== Segment start ==
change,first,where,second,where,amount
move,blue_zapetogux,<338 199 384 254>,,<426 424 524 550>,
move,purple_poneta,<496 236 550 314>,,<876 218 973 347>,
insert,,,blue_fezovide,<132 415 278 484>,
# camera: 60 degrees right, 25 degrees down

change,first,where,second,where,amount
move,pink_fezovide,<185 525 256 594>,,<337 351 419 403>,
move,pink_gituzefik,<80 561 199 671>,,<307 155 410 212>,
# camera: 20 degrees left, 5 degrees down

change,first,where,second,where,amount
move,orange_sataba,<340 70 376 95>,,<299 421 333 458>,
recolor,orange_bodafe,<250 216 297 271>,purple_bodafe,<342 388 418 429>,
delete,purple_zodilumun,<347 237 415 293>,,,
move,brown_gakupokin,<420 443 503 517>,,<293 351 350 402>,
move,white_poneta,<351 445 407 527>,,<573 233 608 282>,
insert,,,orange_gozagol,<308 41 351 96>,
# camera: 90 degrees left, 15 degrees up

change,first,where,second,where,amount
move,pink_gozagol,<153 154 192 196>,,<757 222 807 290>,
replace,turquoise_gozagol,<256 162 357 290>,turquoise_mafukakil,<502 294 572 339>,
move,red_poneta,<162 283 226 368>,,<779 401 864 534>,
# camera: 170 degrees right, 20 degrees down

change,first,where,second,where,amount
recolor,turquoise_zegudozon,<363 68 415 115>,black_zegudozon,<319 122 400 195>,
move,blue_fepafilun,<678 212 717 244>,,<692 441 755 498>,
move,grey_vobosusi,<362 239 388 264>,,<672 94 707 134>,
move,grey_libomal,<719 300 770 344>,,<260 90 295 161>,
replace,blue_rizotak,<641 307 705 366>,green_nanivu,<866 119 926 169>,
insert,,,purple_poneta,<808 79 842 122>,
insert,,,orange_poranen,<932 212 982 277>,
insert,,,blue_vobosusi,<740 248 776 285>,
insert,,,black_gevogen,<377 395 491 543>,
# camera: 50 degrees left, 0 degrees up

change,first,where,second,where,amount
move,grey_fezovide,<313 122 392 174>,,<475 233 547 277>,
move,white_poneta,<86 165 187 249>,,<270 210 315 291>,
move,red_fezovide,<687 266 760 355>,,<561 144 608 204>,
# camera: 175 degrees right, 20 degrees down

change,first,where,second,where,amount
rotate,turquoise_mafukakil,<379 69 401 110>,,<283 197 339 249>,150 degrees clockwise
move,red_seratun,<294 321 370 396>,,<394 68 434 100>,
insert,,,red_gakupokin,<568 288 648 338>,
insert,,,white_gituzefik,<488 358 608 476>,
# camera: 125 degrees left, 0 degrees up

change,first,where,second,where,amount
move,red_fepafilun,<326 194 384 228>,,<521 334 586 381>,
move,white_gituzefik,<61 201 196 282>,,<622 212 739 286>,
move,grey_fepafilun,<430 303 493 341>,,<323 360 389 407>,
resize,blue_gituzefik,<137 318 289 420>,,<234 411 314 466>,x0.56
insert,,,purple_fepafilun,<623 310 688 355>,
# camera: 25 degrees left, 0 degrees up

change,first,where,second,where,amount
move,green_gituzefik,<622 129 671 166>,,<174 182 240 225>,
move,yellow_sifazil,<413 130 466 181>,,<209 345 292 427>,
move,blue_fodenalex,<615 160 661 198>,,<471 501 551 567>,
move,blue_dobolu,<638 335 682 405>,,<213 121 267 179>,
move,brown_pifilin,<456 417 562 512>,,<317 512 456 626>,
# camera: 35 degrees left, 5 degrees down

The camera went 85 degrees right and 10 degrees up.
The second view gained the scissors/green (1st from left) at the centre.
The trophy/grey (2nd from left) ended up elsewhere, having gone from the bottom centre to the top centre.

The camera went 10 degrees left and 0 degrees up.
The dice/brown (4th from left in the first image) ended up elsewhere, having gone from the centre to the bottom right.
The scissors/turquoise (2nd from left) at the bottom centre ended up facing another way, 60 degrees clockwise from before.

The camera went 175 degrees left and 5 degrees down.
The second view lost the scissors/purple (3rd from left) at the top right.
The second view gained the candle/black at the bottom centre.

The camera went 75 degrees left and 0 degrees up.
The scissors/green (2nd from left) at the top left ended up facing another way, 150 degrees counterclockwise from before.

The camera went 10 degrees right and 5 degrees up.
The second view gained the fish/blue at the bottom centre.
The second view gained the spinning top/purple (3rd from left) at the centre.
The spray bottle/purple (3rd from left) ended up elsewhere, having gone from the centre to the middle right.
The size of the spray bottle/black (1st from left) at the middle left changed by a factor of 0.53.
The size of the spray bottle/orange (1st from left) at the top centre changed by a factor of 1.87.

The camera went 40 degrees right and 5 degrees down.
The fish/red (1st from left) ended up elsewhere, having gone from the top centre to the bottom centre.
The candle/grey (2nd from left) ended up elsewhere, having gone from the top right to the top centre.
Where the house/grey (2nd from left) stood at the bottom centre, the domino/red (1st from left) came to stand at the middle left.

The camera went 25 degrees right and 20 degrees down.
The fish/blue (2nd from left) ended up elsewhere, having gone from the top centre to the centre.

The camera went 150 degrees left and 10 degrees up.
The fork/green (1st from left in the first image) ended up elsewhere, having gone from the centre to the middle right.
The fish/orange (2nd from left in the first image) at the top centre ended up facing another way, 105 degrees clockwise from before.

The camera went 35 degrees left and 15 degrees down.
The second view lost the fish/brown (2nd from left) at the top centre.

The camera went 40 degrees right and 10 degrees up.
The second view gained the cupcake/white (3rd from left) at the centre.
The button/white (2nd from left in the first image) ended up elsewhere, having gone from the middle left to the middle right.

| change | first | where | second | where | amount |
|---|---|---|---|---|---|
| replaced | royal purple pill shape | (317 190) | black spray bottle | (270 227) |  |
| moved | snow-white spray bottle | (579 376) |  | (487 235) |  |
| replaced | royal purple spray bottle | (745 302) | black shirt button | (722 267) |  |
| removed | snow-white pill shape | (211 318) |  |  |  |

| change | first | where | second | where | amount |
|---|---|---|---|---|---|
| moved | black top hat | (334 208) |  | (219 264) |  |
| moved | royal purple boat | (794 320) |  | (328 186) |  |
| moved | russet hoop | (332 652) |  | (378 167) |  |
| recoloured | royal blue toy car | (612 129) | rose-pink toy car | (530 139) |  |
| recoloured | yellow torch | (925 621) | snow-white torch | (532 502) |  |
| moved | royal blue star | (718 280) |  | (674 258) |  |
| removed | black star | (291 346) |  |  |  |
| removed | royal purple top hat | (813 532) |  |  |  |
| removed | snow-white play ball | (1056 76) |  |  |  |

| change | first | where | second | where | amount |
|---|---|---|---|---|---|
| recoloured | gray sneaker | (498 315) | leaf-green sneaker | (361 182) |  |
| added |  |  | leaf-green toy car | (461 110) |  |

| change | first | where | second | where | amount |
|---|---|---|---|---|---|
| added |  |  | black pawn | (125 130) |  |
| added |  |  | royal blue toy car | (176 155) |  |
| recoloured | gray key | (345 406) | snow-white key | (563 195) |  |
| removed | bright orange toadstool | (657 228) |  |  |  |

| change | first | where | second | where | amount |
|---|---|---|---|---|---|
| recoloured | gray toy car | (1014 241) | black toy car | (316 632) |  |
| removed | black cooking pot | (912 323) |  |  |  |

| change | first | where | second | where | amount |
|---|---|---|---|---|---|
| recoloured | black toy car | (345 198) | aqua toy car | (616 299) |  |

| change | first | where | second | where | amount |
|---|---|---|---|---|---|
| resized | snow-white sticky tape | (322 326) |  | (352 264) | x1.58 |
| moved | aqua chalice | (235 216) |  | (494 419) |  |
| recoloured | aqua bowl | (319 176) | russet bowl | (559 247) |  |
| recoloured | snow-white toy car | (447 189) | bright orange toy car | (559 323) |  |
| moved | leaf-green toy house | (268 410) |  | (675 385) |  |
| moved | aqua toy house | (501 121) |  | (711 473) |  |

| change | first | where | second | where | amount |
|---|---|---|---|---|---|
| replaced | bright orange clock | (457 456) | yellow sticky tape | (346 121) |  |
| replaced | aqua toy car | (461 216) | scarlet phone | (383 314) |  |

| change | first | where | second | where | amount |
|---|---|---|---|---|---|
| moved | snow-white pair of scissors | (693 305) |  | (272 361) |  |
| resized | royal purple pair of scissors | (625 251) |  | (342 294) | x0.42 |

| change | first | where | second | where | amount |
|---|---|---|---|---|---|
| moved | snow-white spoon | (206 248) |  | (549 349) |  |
== Segment end ==
EXERCISE: What are the lines, exactly as written above, from the line with "snow-white spray bottle" to the line with "royal purple spray", both included? Output only those.

WRITTEN SOLUTION:
| moved | snow-white spray bottle | (579 376) |  | (487 235) |  |
| replaced | royal purple spray bottle | (745 302) | black shirt button | (722 267) |  |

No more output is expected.